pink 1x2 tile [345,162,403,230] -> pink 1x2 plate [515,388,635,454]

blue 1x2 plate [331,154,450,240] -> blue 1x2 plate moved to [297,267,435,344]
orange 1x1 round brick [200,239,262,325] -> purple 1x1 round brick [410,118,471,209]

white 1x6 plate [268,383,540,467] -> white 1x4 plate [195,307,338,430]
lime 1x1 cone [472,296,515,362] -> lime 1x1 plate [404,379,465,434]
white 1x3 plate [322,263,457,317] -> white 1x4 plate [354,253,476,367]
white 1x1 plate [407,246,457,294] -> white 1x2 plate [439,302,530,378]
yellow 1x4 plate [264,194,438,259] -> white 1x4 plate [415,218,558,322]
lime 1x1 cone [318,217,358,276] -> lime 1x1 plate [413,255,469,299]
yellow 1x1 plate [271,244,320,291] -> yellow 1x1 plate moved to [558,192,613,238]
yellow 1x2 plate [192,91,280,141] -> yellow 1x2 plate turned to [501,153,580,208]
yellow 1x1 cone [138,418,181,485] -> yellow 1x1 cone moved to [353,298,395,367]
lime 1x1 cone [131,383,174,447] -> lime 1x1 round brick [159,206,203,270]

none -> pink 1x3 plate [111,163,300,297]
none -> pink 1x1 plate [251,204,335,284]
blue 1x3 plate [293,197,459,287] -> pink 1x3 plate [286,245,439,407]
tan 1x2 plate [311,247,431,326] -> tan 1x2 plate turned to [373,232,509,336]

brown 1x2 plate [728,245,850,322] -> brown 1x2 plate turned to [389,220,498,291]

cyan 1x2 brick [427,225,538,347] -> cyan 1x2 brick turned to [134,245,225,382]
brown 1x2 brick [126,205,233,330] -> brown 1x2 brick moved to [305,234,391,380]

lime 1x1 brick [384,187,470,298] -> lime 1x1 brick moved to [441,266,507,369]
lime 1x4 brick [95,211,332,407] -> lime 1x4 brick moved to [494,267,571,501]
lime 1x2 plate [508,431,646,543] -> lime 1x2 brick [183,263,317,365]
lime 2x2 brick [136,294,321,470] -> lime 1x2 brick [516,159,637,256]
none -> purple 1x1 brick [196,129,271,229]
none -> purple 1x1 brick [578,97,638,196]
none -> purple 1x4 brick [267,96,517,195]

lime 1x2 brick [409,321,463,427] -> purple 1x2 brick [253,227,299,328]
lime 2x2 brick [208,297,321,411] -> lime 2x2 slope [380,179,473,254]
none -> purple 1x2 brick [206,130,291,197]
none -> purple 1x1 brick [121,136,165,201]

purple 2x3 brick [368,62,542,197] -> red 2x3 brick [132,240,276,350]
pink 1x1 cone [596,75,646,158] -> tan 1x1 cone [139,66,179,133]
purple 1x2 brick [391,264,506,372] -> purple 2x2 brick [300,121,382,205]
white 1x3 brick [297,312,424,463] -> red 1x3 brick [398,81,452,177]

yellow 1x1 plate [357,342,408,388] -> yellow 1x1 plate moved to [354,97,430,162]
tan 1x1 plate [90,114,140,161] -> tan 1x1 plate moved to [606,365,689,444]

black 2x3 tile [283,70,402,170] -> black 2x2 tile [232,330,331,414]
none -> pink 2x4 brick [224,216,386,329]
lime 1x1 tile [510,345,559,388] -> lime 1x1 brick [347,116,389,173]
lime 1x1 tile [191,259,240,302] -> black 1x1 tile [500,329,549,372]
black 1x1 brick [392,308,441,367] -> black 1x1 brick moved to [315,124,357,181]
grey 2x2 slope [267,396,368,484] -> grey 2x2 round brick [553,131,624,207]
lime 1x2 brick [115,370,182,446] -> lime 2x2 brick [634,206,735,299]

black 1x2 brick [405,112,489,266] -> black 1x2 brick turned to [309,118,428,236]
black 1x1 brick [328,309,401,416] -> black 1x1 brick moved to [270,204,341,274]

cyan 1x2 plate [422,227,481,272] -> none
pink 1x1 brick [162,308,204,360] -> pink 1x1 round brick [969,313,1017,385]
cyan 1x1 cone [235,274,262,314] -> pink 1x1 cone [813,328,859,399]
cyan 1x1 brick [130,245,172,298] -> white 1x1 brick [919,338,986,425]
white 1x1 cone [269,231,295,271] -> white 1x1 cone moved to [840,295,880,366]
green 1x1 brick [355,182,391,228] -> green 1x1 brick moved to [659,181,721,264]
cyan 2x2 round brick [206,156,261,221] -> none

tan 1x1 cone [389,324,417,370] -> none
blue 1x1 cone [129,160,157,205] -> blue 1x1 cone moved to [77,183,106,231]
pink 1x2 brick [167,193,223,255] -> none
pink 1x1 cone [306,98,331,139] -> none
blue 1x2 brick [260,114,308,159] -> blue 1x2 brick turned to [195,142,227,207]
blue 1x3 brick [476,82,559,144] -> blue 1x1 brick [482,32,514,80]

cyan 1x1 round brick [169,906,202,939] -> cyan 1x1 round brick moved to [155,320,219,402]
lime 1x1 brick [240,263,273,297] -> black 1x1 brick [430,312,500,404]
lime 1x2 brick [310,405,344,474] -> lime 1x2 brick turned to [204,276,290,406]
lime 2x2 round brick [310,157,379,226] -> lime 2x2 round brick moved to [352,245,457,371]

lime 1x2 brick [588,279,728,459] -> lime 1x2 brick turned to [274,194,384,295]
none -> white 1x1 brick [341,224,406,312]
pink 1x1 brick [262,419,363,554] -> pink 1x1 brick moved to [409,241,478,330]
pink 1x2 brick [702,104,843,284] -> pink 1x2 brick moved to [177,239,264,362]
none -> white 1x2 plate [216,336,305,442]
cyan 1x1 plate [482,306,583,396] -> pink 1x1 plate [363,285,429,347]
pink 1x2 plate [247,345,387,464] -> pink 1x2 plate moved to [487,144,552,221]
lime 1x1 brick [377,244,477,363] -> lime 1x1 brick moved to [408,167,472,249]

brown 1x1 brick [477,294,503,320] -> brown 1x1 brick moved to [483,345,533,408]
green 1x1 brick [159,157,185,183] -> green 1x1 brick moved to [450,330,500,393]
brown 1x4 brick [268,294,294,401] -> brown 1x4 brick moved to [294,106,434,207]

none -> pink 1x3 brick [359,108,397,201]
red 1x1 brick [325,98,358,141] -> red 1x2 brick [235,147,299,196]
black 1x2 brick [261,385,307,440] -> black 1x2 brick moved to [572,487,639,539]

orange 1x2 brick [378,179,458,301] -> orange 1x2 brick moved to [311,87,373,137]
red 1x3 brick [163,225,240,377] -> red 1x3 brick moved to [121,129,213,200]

▸ **TO-DO ITEM**
Wherever "slope" occurs in the entries above, copy the line it sits on.

▸ **ANSWER SECTION**
lime 2x2 brick [208,297,321,411] -> lime 2x2 slope [380,179,473,254]
grey 2x2 slope [267,396,368,484] -> grey 2x2 round brick [553,131,624,207]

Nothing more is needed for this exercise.